**** Given records ****
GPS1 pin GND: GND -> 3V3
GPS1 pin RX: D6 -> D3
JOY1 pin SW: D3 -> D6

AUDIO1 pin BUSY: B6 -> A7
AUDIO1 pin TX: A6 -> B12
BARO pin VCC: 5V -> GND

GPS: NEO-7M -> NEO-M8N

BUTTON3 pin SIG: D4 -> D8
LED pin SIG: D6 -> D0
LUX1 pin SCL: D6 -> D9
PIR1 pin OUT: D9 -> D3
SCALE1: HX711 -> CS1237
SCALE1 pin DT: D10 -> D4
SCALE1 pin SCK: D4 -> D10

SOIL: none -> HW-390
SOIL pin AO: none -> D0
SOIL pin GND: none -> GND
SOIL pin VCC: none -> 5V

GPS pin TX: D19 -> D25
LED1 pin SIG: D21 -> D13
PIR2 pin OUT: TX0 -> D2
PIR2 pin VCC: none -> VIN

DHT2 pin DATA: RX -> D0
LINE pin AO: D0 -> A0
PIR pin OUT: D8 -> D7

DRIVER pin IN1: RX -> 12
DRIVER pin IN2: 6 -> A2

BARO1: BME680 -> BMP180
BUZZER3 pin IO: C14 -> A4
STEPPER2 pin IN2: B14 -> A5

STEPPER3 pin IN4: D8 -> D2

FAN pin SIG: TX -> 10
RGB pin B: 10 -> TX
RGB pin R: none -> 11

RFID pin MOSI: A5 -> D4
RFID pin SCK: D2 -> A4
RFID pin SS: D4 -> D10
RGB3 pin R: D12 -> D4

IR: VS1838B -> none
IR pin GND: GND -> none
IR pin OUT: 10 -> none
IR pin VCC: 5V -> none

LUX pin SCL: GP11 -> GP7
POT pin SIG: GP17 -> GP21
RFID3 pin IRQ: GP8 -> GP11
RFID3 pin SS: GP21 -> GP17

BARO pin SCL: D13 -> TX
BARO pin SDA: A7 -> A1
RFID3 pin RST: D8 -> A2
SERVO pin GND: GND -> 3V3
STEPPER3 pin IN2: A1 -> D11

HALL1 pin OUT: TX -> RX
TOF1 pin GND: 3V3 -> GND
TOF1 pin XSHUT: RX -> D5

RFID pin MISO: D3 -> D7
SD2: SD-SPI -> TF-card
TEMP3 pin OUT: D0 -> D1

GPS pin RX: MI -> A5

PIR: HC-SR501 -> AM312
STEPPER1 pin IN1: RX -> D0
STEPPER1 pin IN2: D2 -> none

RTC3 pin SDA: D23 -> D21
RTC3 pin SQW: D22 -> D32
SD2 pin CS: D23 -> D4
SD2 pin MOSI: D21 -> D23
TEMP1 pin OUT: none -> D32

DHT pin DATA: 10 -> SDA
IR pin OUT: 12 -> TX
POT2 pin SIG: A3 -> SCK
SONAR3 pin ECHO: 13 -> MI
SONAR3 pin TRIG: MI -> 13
****
Action item: Word for word, transcribe each record.

Reply to the task:
GPS1 pin GND: GND -> 3V3
GPS1 pin RX: D6 -> D3
JOY1 pin SW: D3 -> D6

AUDIO1 pin BUSY: B6 -> A7
AUDIO1 pin TX: A6 -> B12
BARO pin VCC: 5V -> GND

GPS: NEO-7M -> NEO-M8N

BUTTON3 pin SIG: D4 -> D8
LED pin SIG: D6 -> D0
LUX1 pin SCL: D6 -> D9
PIR1 pin OUT: D9 -> D3
SCALE1: HX711 -> CS1237
SCALE1 pin DT: D10 -> D4
SCALE1 pin SCK: D4 -> D10

SOIL: none -> HW-390
SOIL pin AO: none -> D0
SOIL pin GND: none -> GND
SOIL pin VCC: none -> 5V

GPS pin TX: D19 -> D25
LED1 pin SIG: D21 -> D13
PIR2 pin OUT: TX0 -> D2
PIR2 pin VCC: none -> VIN

DHT2 pin DATA: RX -> D0
LINE pin AO: D0 -> A0
PIR pin OUT: D8 -> D7

DRIVER pin IN1: RX -> 12
DRIVER pin IN2: 6 -> A2

BARO1: BME680 -> BMP180
BUZZER3 pin IO: C14 -> A4
STEPPER2 pin IN2: B14 -> A5

STEPPER3 pin IN4: D8 -> D2

FAN pin SIG: TX -> 10
RGB pin B: 10 -> TX
RGB pin R: none -> 11

RFID pin MOSI: A5 -> D4
RFID pin SCK: D2 -> A4
RFID pin SS: D4 -> D10
RGB3 pin R: D12 -> D4

IR: VS1838B -> none
IR pin GND: GND -> none
IR pin OUT: 10 -> none
IR pin VCC: 5V -> none

LUX pin SCL: GP11 -> GP7
POT pin SIG: GP17 -> GP21
RFID3 pin IRQ: GP8 -> GP11
RFID3 pin SS: GP21 -> GP17

BARO pin SCL: D13 -> TX
BARO pin SDA: A7 -> A1
RFID3 pin RST: D8 -> A2
SERVO pin GND: GND -> 3V3
STEPPER3 pin IN2: A1 -> D11

HALL1 pin OUT: TX -> RX
TOF1 pin GND: 3V3 -> GND
TOF1 pin XSHUT: RX -> D5

RFID pin MISO: D3 -> D7
SD2: SD-SPI -> TF-card
TEMP3 pin OUT: D0 -> D1

GPS pin RX: MI -> A5

PIR: HC-SR501 -> AM312
STEPPER1 pin IN1: RX -> D0
STEPPER1 pin IN2: D2 -> none

RTC3 pin SDA: D23 -> D21
RTC3 pin SQW: D22 -> D32
SD2 pin CS: D23 -> D4
SD2 pin MOSI: D21 -> D23
TEMP1 pin OUT: none -> D32

DHT pin DATA: 10 -> SDA
IR pin OUT: 12 -> TX
POT2 pin SIG: A3 -> SCK
SONAR3 pin ECHO: 13 -> MI
SONAR3 pin TRIG: MI -> 13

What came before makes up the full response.